• _Task description_: When you reach the line with "R13: 22k (N_12, VDD) -> 2.2k (N_12, VDD)" in the listing below, transcribe it and each line after it up to and including the line with "R2: 2.2 (GND, N_7) -> 2.2 (N_7, VDD)", exactly and with nothing else.
*** Opening Materials provided ***
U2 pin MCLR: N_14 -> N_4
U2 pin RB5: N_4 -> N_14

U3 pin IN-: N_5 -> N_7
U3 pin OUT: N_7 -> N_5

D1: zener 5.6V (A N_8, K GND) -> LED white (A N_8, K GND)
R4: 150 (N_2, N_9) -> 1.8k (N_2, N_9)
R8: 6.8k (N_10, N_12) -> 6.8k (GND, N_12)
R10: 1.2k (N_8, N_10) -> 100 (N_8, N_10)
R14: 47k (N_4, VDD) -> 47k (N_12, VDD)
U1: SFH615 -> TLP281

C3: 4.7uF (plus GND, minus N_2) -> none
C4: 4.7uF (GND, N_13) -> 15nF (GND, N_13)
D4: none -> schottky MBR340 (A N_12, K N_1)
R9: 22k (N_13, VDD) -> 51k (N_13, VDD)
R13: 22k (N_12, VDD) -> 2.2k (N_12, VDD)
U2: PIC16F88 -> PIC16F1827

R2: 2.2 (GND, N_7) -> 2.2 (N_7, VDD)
*** Closing Materials provided ***
*** Opening Materials provided ***
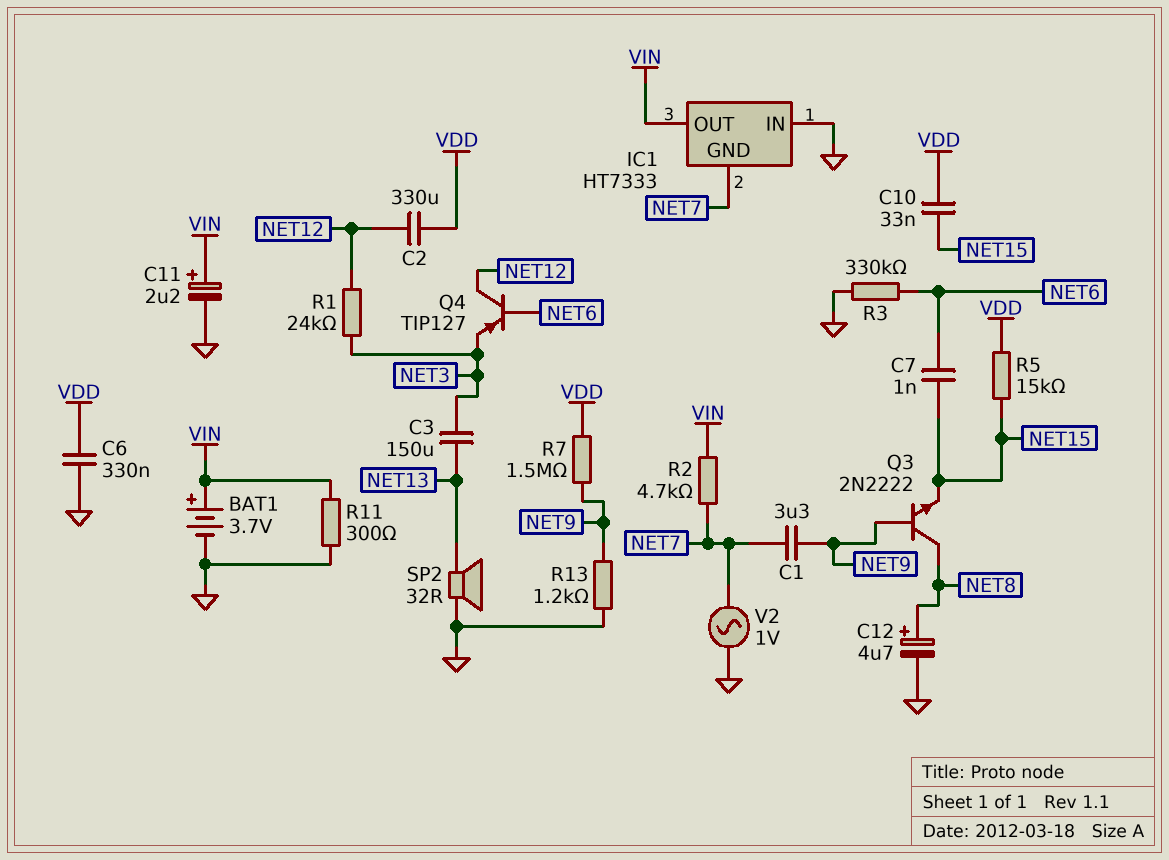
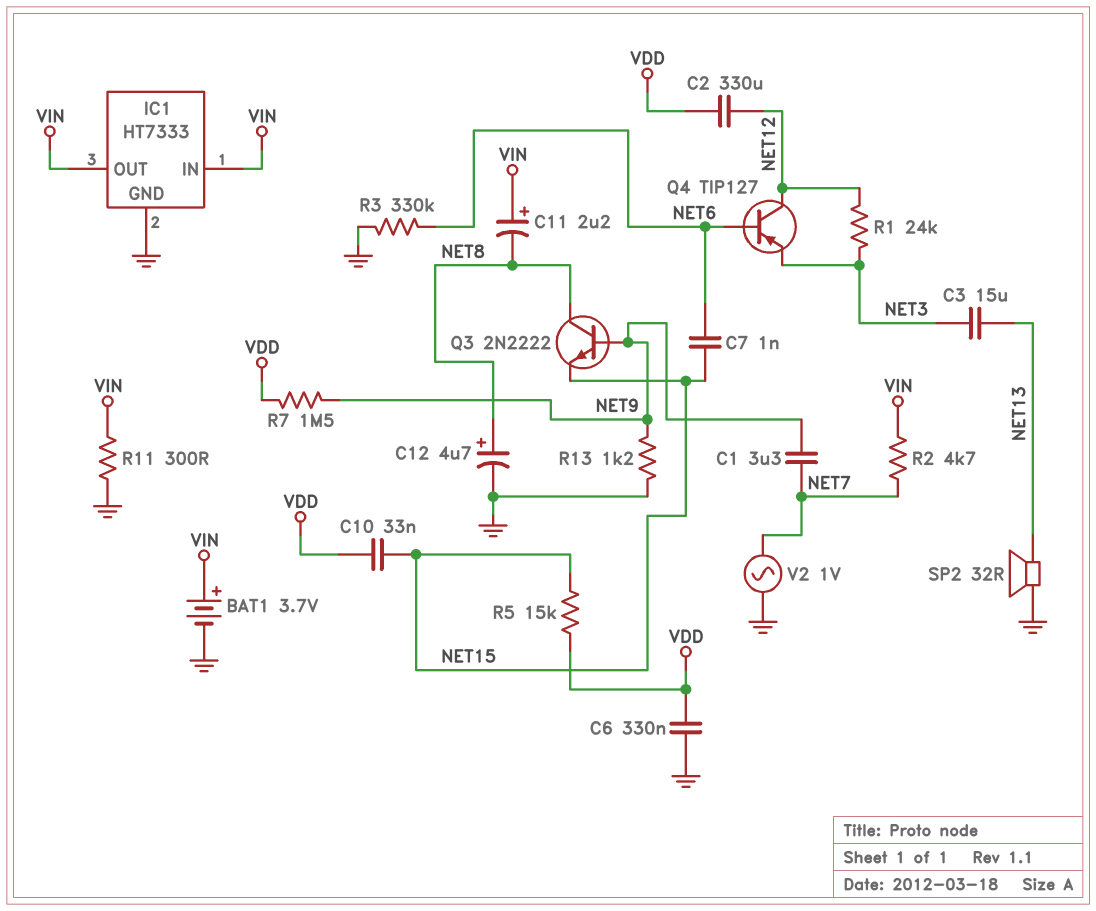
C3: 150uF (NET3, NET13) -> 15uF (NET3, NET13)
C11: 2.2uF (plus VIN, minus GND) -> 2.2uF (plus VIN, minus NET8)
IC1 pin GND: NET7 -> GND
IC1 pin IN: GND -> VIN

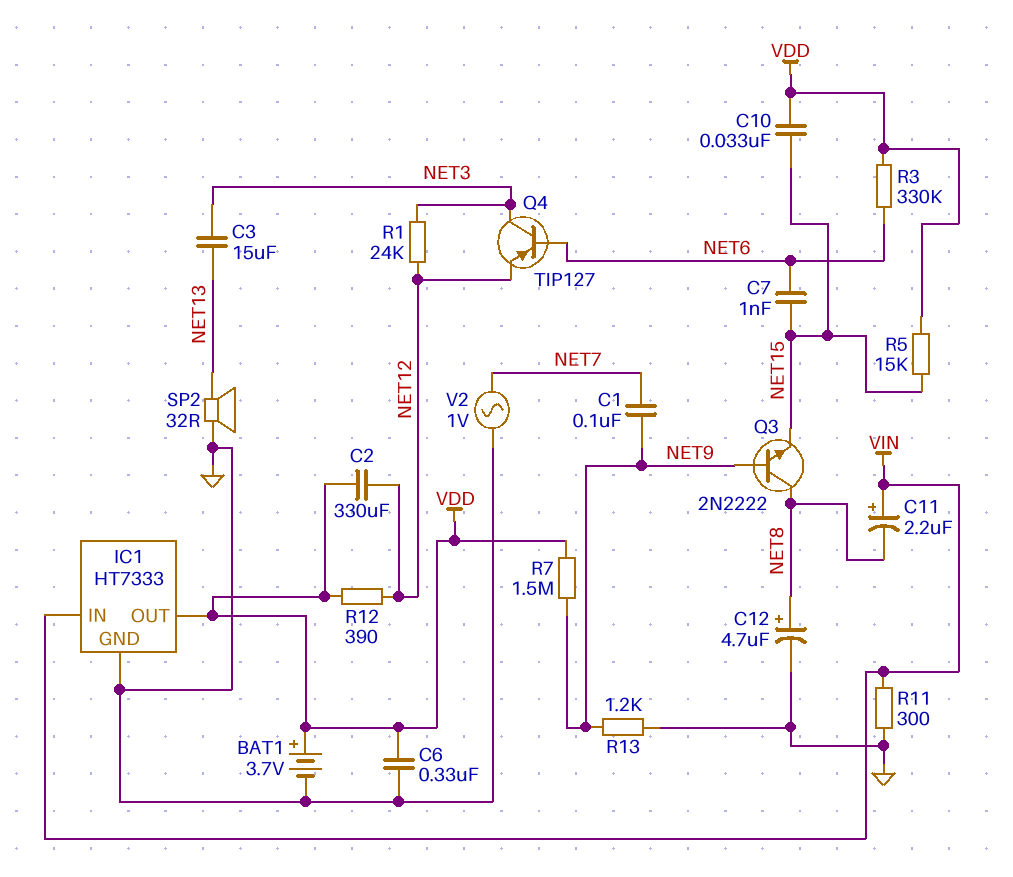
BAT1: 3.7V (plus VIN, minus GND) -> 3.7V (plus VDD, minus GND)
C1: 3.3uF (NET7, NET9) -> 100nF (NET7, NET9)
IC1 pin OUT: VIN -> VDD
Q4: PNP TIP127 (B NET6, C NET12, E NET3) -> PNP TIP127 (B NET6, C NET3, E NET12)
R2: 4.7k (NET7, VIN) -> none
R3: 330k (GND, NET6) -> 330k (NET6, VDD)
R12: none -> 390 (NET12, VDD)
*** Closing Materials provided ***
*** Opening Materials provided ***
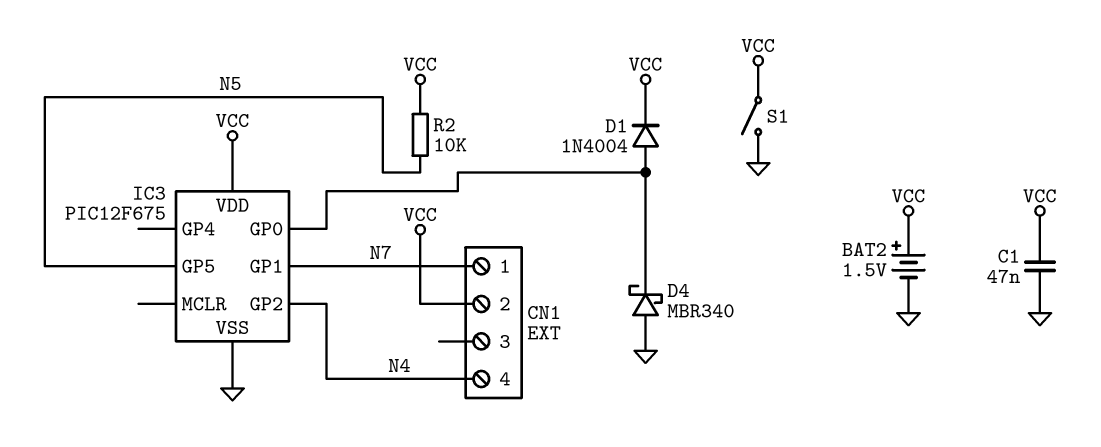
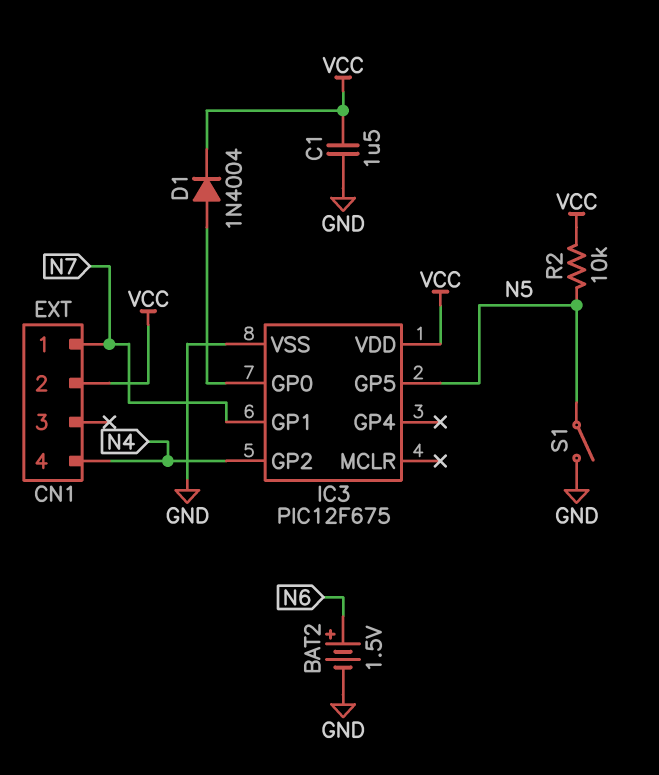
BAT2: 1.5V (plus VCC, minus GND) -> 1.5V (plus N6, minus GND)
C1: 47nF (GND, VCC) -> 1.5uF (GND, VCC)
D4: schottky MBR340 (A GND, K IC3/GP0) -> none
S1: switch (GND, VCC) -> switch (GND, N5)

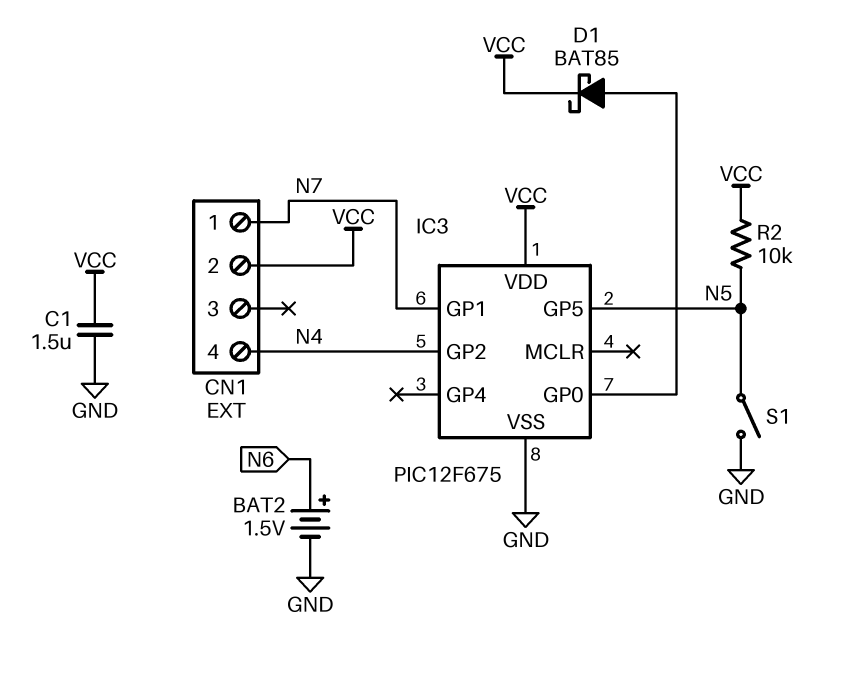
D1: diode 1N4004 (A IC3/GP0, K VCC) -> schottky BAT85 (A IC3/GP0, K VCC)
*** Closing Materials provided ***
• _Task result_:
R13: 22k (N_12, VDD) -> 2.2k (N_12, VDD)
U2: PIC16F88 -> PIC16F1827

R2: 2.2 (GND, N_7) -> 2.2 (N_7, VDD)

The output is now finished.